**SET EXERCISE**
Count how many lines include "field" and answer with that number only.

Saved entries
—————

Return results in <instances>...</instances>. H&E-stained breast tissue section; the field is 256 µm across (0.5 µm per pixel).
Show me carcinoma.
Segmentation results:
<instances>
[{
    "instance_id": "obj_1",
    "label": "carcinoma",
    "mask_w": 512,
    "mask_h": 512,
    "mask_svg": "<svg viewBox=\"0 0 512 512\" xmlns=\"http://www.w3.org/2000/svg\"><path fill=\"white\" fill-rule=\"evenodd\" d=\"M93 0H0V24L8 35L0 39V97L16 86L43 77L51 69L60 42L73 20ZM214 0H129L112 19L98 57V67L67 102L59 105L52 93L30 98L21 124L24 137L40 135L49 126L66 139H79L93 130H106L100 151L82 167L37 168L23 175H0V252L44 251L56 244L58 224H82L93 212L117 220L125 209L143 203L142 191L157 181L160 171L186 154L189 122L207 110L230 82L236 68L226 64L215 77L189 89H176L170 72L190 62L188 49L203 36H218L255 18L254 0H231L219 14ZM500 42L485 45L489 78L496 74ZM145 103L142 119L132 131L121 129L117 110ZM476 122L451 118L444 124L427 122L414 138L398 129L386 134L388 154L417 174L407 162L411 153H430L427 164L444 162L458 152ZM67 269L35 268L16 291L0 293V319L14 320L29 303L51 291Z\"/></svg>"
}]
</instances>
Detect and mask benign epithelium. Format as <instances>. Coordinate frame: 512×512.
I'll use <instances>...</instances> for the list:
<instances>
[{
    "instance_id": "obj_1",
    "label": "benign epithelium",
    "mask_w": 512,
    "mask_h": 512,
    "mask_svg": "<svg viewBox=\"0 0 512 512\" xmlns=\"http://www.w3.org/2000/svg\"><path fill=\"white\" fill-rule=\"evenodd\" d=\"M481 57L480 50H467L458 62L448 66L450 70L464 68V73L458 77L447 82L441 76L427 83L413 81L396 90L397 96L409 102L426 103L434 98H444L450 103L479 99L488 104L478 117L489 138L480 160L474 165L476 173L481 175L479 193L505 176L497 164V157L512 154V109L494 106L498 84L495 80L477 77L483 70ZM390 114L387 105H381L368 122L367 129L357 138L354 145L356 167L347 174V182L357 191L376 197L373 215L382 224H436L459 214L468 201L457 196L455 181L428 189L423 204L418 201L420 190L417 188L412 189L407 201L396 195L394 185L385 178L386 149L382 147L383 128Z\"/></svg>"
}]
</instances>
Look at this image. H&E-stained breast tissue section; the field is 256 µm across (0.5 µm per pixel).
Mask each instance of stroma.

—————

**SOLUTION BELOW**
2